Description of the task: Take the material below and restate it word for word, stopping after the line in which "(404, 876) = (371, 159): pink" occurs.

Data for analysis:
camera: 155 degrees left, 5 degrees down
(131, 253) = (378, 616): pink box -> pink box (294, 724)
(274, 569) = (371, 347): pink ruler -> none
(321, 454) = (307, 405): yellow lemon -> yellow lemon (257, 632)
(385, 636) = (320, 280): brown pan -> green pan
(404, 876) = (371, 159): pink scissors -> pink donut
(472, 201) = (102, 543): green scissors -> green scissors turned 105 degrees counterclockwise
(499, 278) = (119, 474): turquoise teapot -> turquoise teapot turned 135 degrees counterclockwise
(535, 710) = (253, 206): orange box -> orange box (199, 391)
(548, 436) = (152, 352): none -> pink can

Response:
camera: 155 degrees left, 5 degrees down
(131, 253) = (378, 616): pink box -> pink box (294, 724)
(274, 569) = (371, 347): pink ruler -> none
(321, 454) = (307, 405): yellow lemon -> yellow lemon (257, 632)
(385, 636) = (320, 280): brown pan -> green pan
(404, 876) = (371, 159): pink scissors -> pink donut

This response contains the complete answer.